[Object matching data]

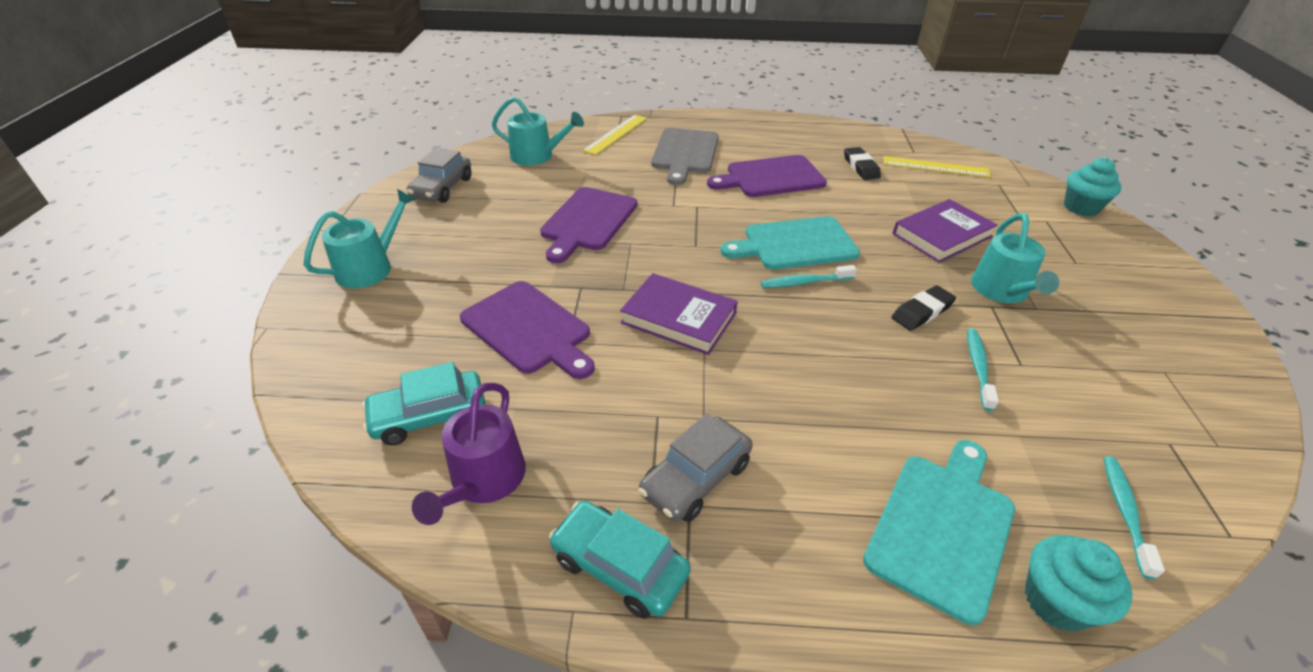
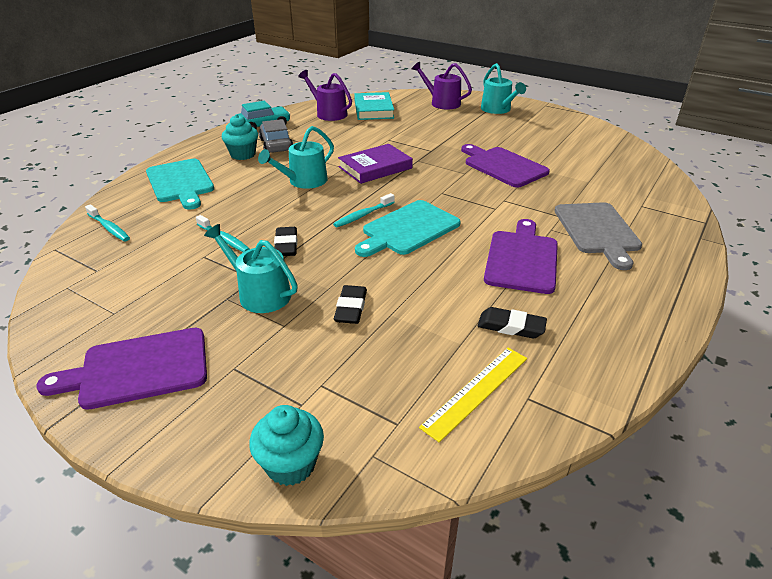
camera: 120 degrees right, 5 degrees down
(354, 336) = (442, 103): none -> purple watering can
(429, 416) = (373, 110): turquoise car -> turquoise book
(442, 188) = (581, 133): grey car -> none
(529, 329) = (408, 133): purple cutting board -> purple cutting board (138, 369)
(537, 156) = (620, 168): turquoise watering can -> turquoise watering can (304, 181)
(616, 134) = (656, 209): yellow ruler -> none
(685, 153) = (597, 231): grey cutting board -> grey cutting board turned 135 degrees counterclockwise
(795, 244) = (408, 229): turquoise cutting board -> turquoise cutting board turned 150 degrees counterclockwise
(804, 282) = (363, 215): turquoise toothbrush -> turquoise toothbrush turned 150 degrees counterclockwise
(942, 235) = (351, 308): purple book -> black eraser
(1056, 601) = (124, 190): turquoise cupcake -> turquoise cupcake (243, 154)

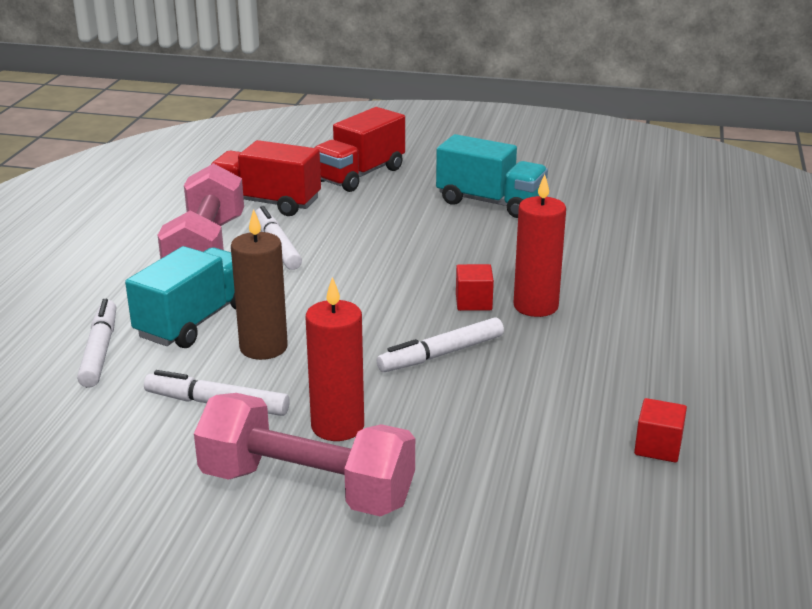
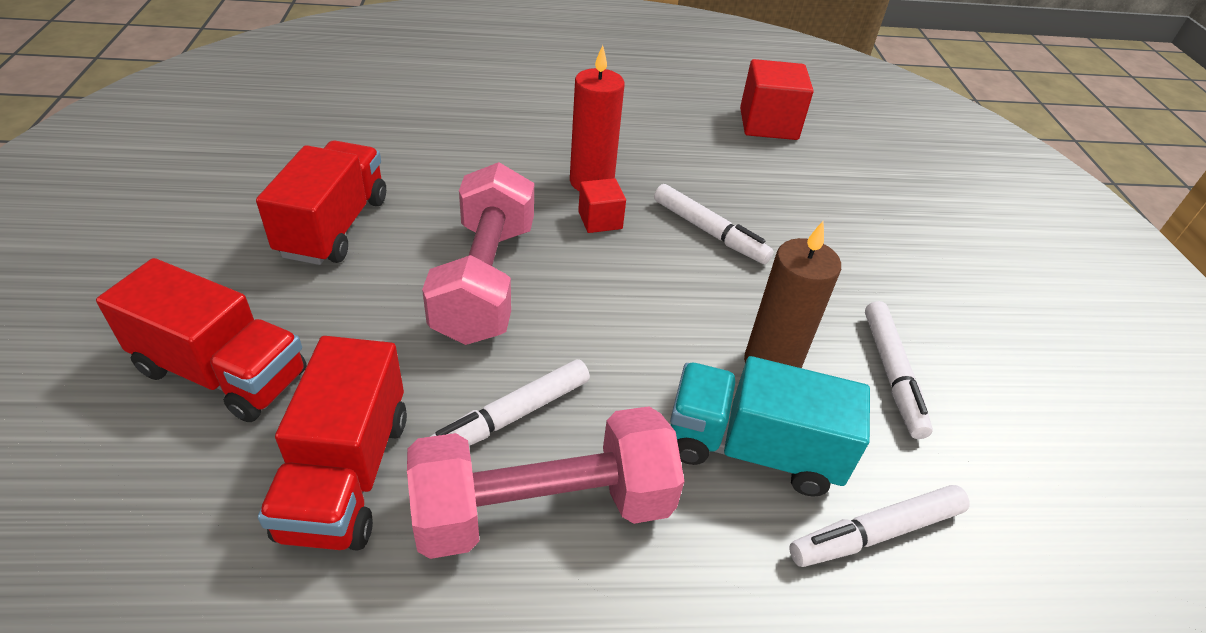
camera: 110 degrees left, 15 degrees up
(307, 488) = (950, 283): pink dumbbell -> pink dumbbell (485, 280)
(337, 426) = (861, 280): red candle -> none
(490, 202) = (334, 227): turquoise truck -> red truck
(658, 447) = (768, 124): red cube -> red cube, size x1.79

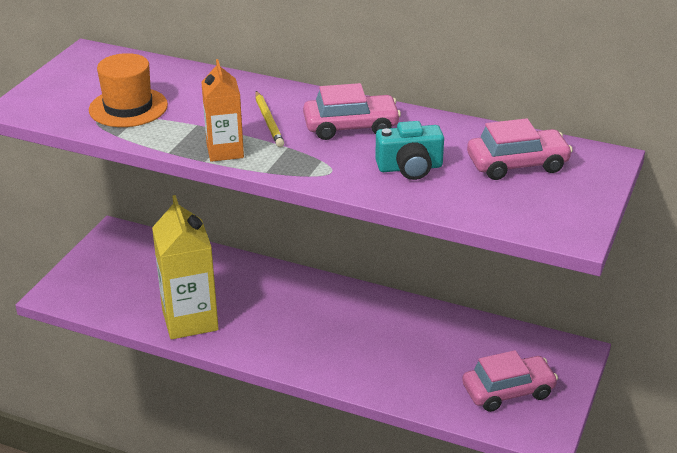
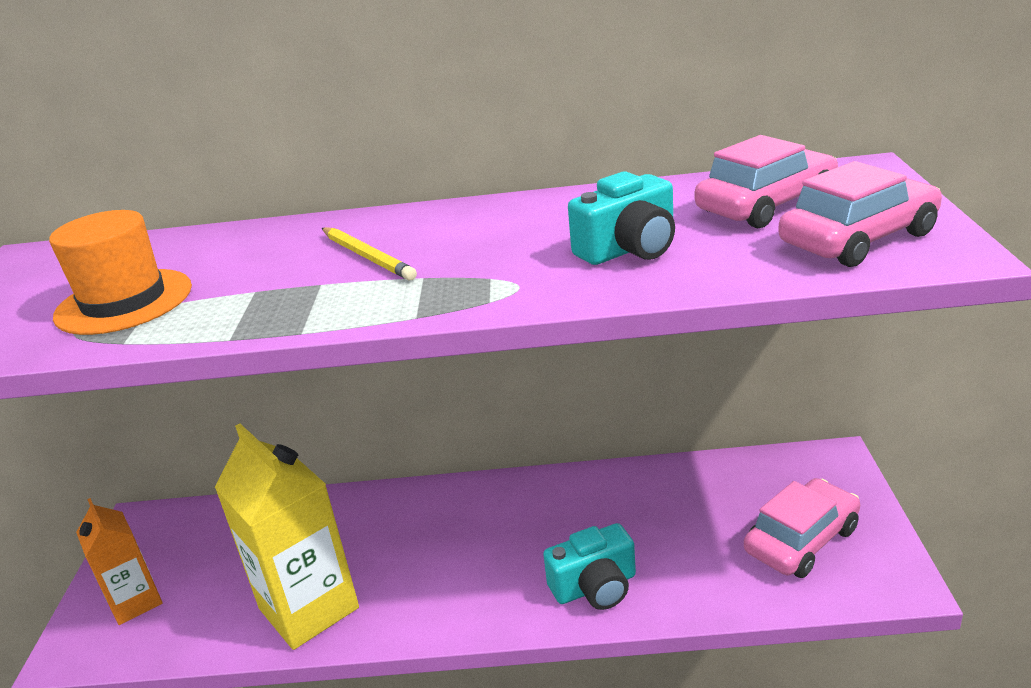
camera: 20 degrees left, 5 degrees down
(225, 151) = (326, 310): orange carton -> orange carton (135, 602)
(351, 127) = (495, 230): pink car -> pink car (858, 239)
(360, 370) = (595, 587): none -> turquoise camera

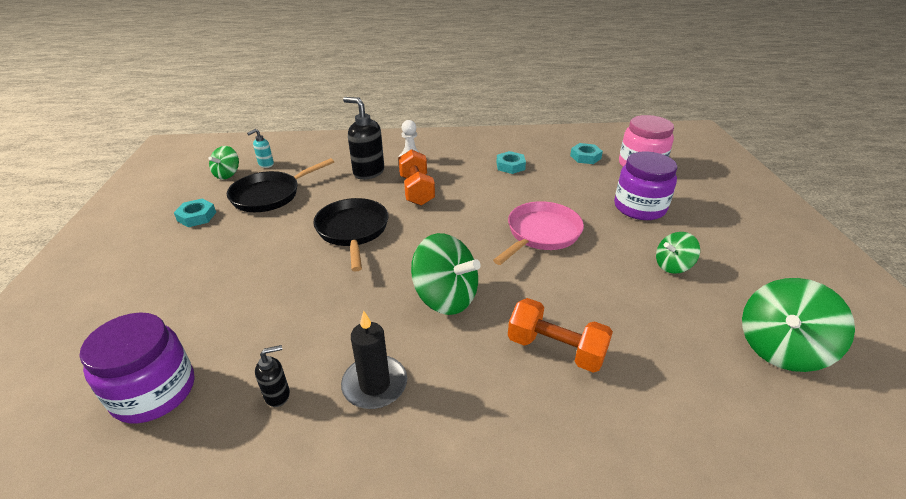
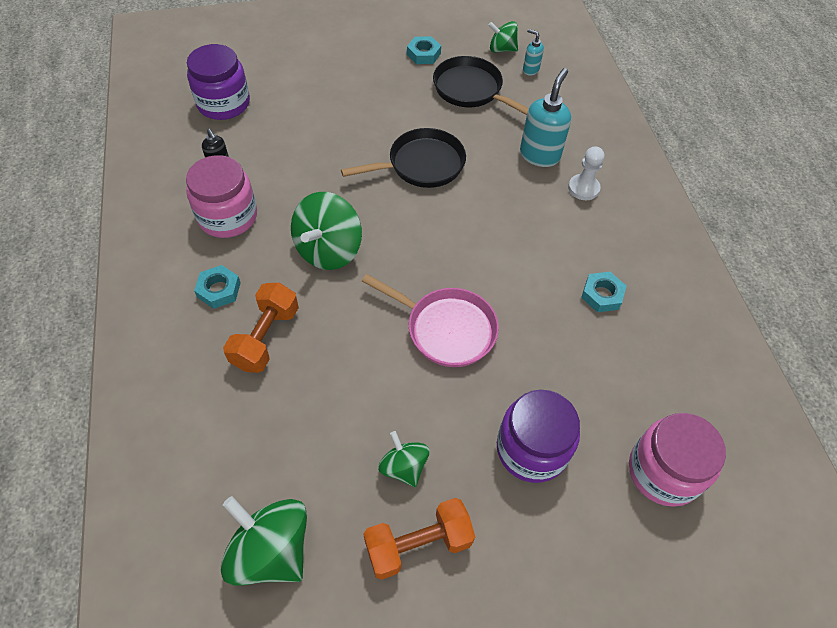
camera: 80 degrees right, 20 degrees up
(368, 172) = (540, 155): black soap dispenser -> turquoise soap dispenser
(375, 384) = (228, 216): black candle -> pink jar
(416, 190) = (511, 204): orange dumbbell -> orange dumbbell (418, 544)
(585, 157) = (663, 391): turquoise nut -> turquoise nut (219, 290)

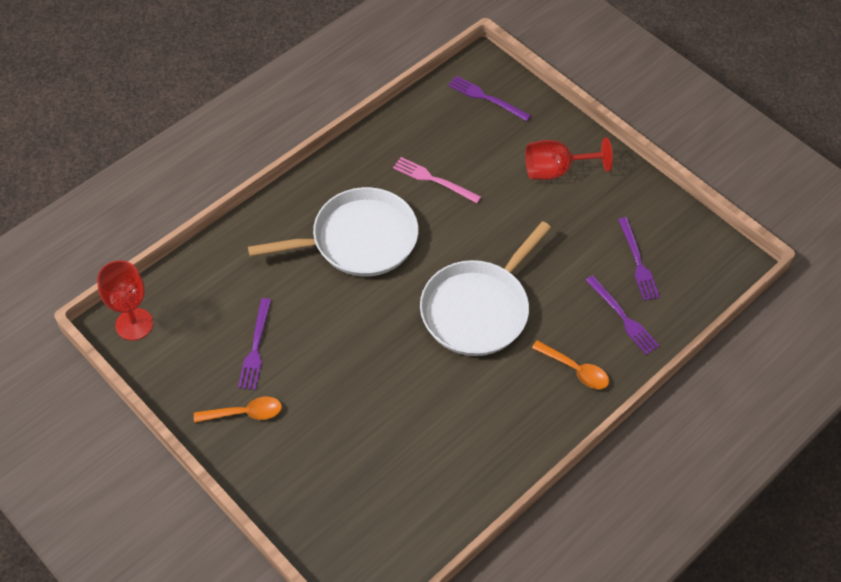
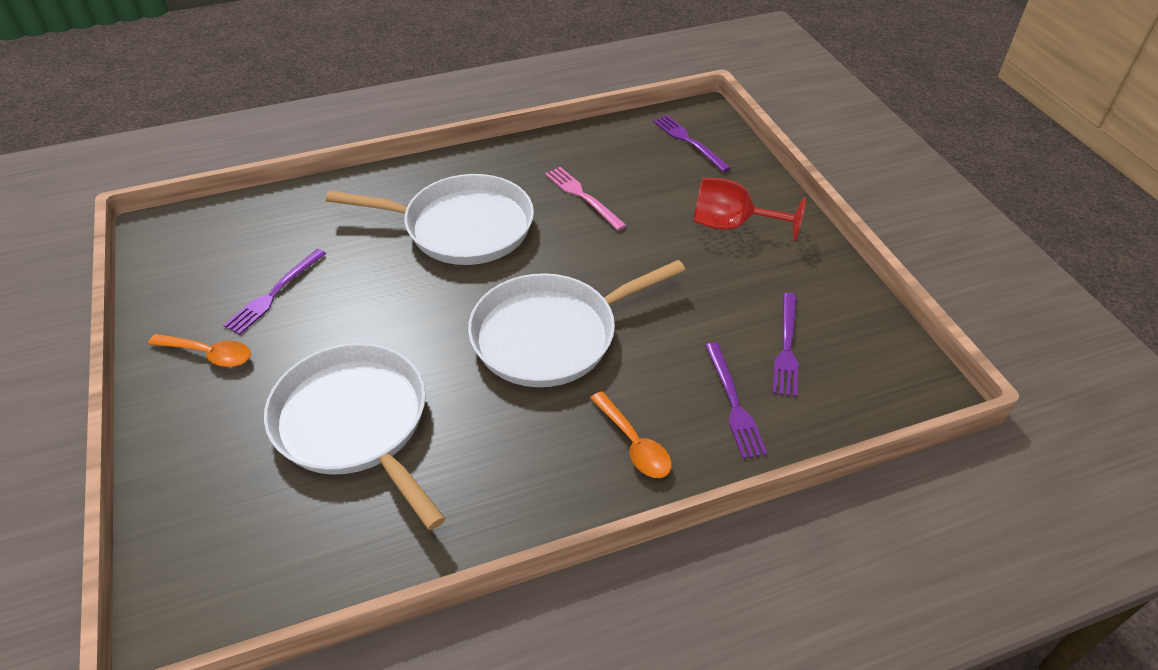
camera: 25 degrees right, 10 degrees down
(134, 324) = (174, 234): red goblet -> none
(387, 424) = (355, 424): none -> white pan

TASK DESCRIPTION: Set down, exactly as written above, each line from the one with "(351, 127) = (495, 230): pink" through the one with "camera: 25 degrees right, 10 degrees down", and skip the pictures.

EXERCISE OUTPUT:
(351, 127) = (495, 230): pink car -> pink car (858, 239)
(360, 370) = (595, 587): none -> turquoise camera

camera: 80 degrees right, 20 degrees up
(368, 172) = (540, 155): black soap dispenser -> turquoise soap dispenser
(375, 384) = (228, 216): black candle -> pink jar
(416, 190) = (511, 204): orange dumbbell -> orange dumbbell (418, 544)
(585, 157) = (663, 391): turquoise nut -> turquoise nut (219, 290)

camera: 25 degrees right, 10 degrees down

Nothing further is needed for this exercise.